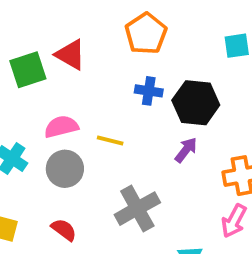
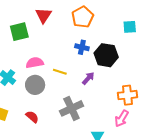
red triangle: (70, 55) -> (43, 15), moved, turned 30
purple arrow: (186, 150) -> (88, 78), moved

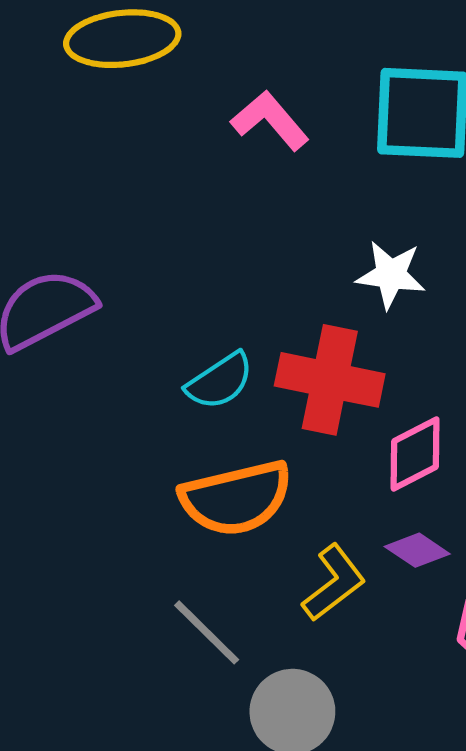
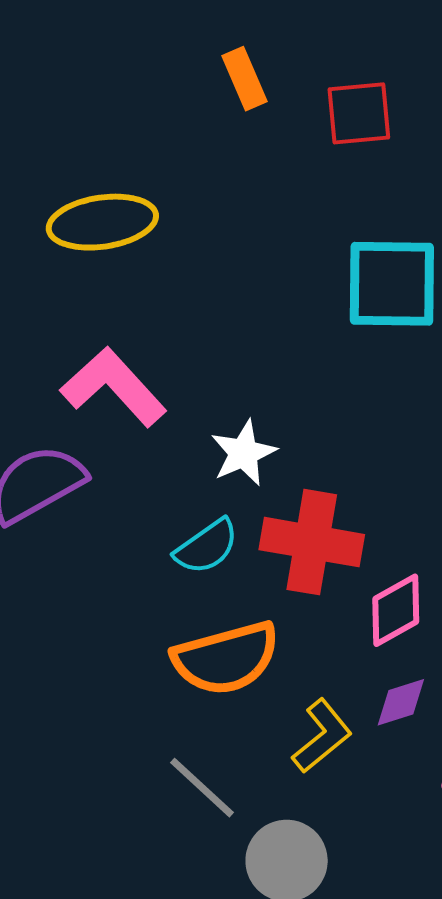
pink L-shape: (270, 121) -> (113, 387), moved, size x1.4
white star: (391, 275) -> (244, 453), moved, turned -30
purple diamond: (417, 550) -> (401, 702), turned -50

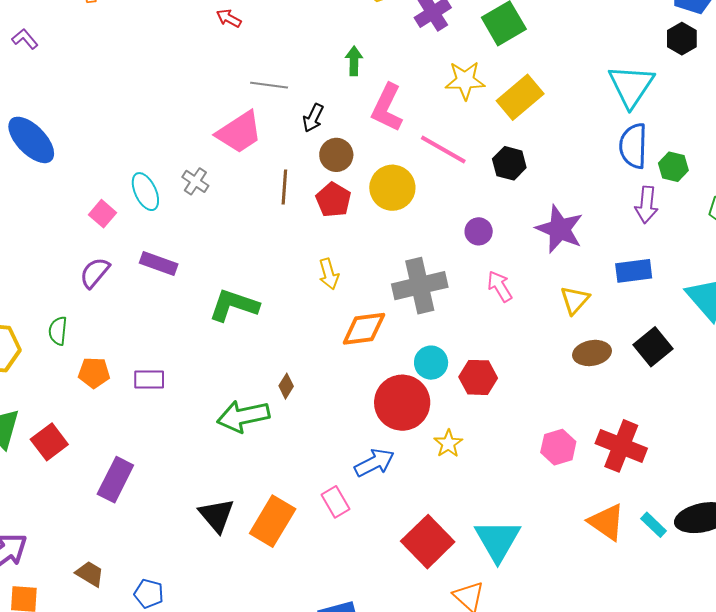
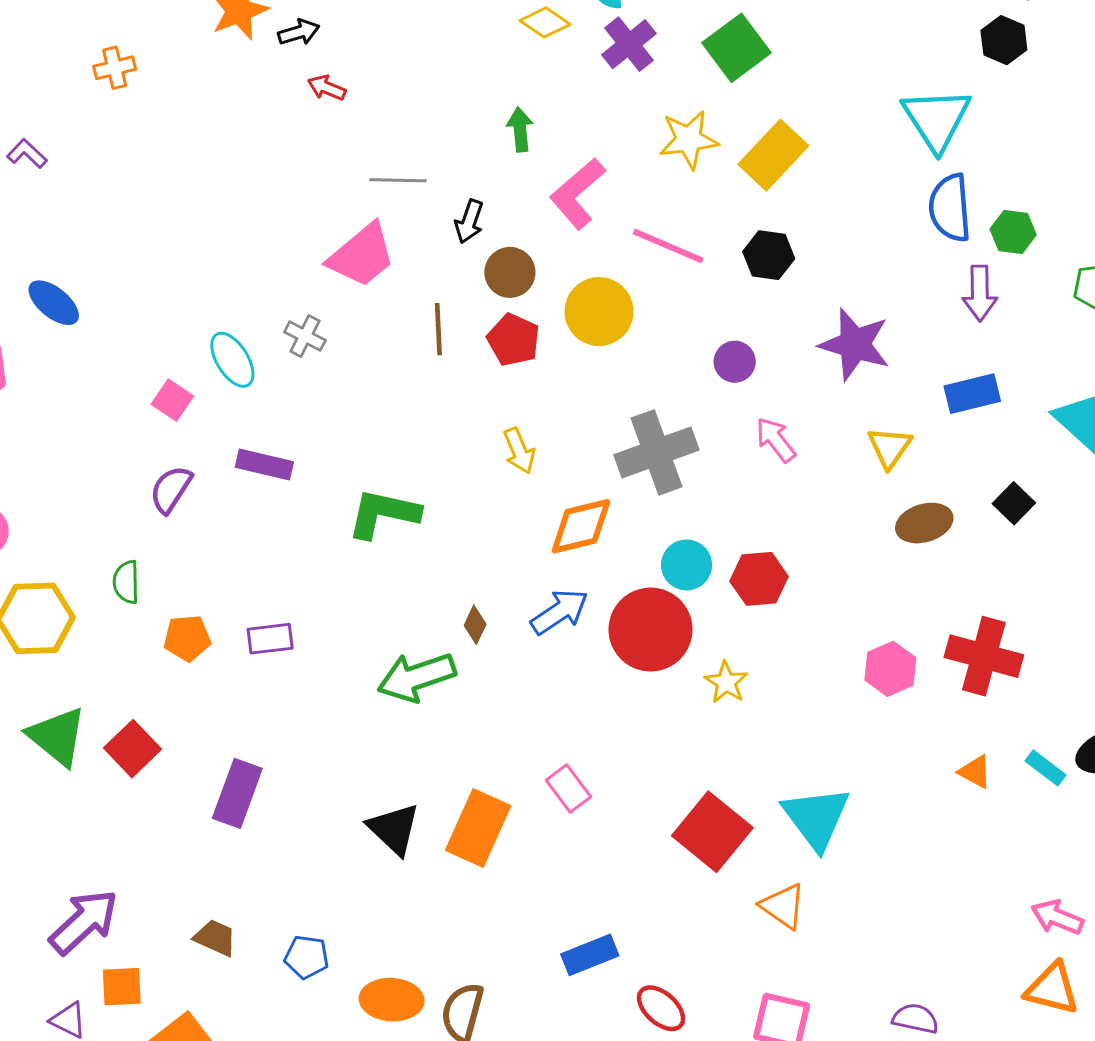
pink L-shape: (387, 108) -> (577, 193), turned 30
blue ellipse: (31, 140) -> (54, 303), size x0.7
black square: (653, 347) -> (1014, 503), size x0.7
blue arrow: (374, 463) -> (559, 612), moved
orange triangle: (607, 522) -> (975, 772), size x0.6

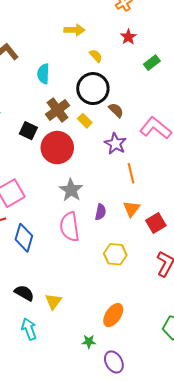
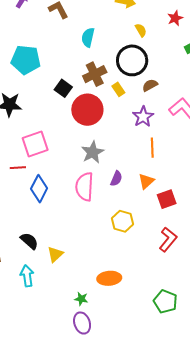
brown semicircle: (116, 110) -> (150, 85), turned -84
orange ellipse: (113, 315) -> (109, 278), turned 40
purple ellipse: (114, 362) -> (82, 323), moved

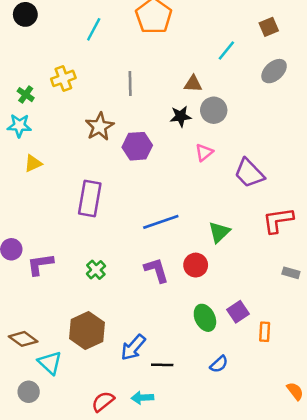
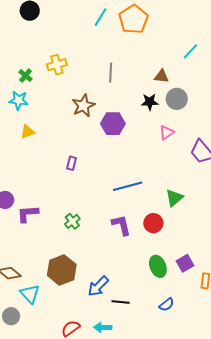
cyan line: (94, 29) -> (101, 17), moved
purple rectangle: (90, 198) -> (71, 163), size x0.5

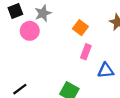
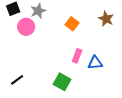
pink rectangle: (86, 52) -> (77, 56), moved

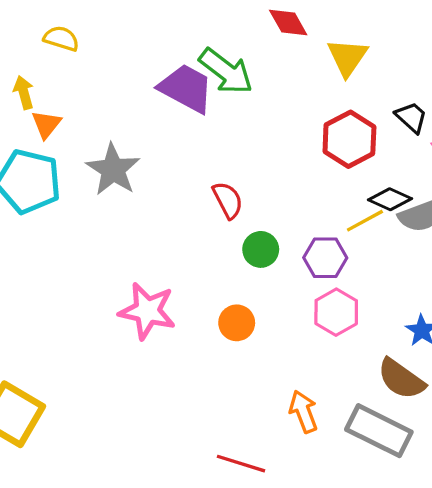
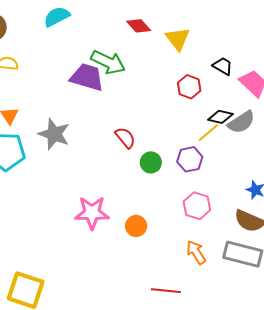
red hexagon: (349, 139) -> (189, 87), size x0.7
pink hexagon: (336, 312) -> (197, 206), moved
orange circle: (237, 323) -> (136, 226), moved

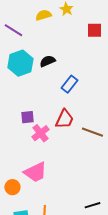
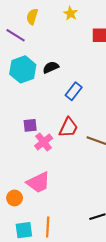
yellow semicircle: (43, 15) -> (32, 17), moved, turned -56

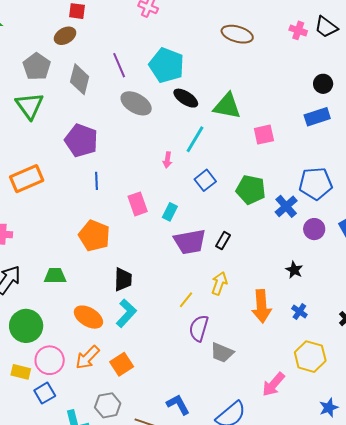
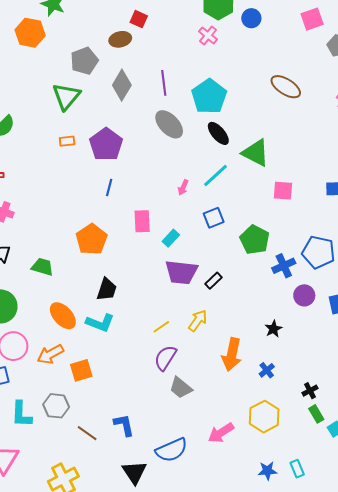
orange rectangle: (27, 179) -> (67, 141), moved, size x0.5
cyan L-shape: (126, 313) -> (100, 323), turned 52

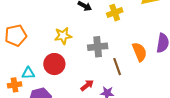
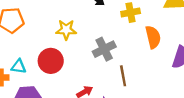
gray cross: (98, 47) -> (104, 49), turned -30
orange semicircle: (140, 52) -> (153, 37), moved

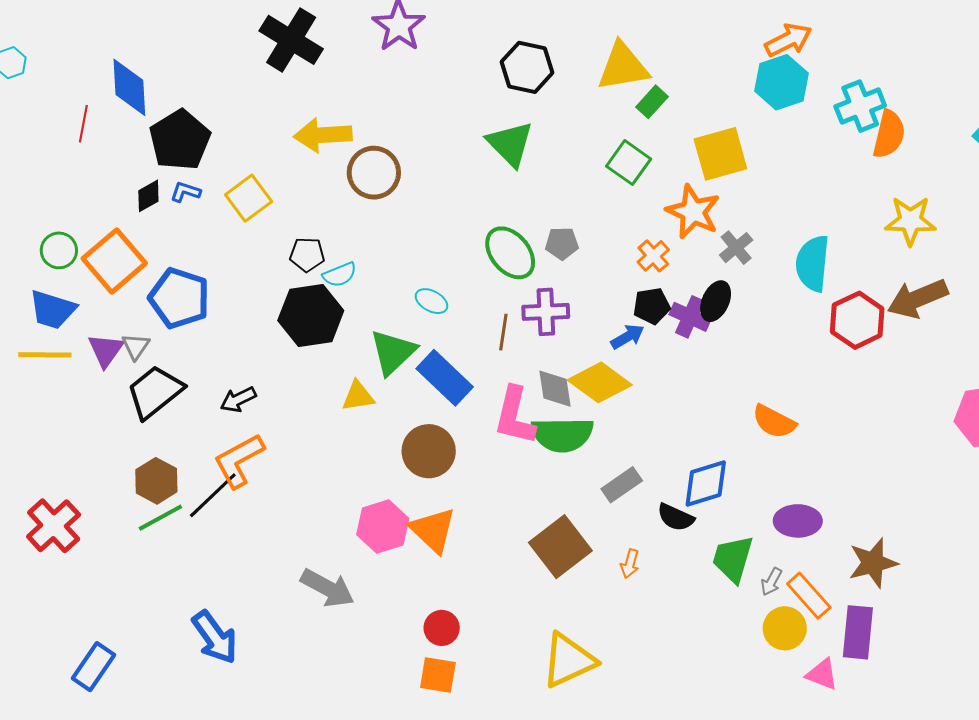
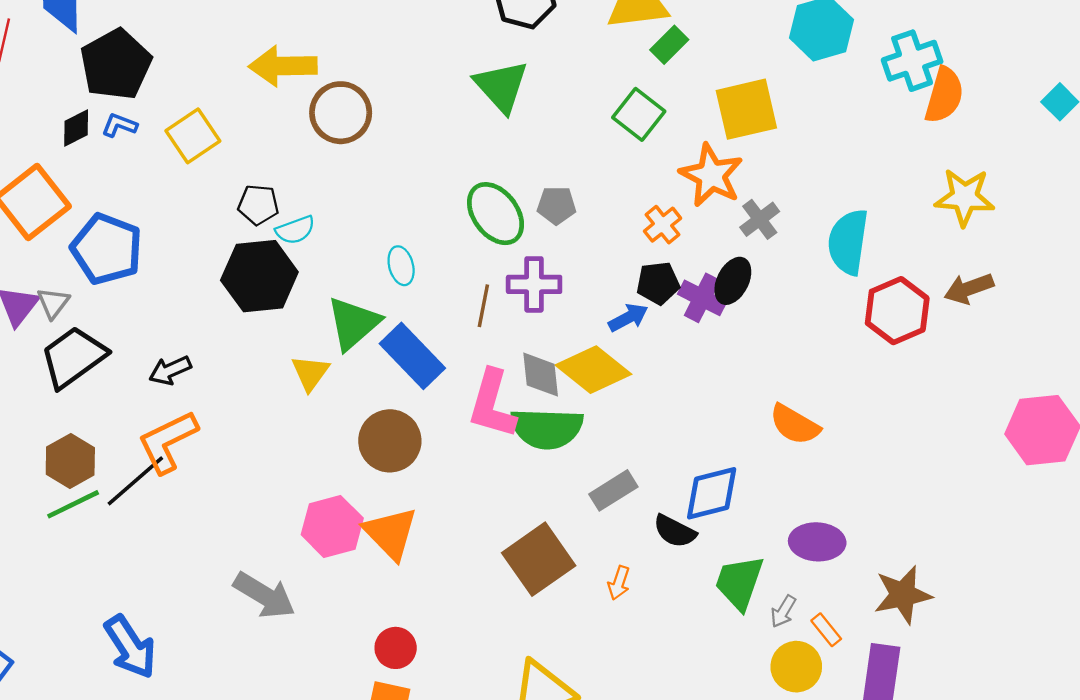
brown arrow: (918, 298) -> (969, 288), size x0.7
cyan ellipse: (431, 301) -> (401, 266), turned 44
yellow triangle: (358, 396) -> (310, 373), turned -48
orange rectangle: (809, 596) -> (826, 630), size x0.6

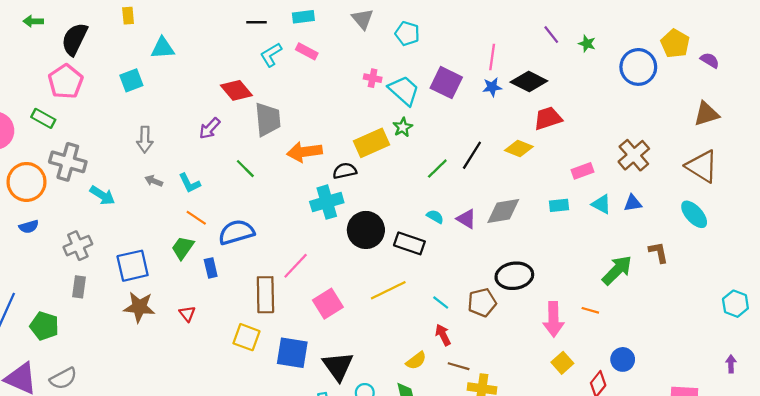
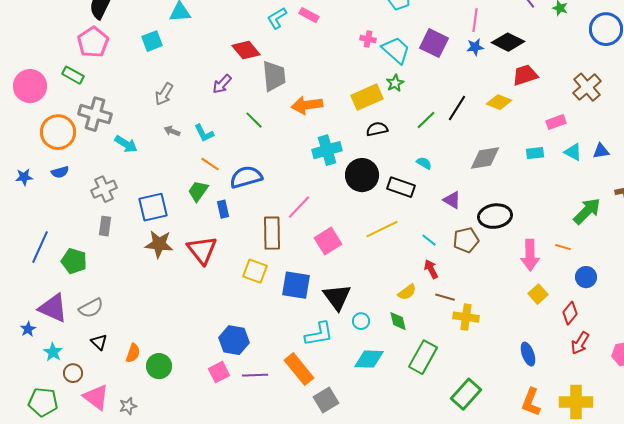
gray arrow: (145, 140) -> (164, 94), turned 30
brown cross: (634, 155) -> (587, 87), moved
black semicircle: (345, 171) -> (377, 129), moved
purple triangle: (466, 219) -> (452, 200), moved
red triangle: (187, 314) -> (202, 250), size x2.0
blue circle: (623, 359) -> (586, 277), moved

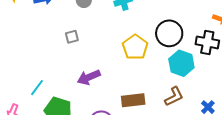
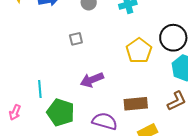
cyan line: (37, 88) -> (40, 89), turned -42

About this exercise: Please return, exactly and with pictures omitted, the lines from the line holding "brown cross: (634, 155) -> (587, 87), moved" through the end of the data above, inclusive.

Answer space:
brown cross: (634, 155) -> (587, 87), moved
black semicircle: (345, 171) -> (377, 129), moved
purple triangle: (466, 219) -> (452, 200), moved
red triangle: (187, 314) -> (202, 250), size x2.0
blue circle: (623, 359) -> (586, 277), moved

cyan line: (37, 88) -> (40, 89), turned -42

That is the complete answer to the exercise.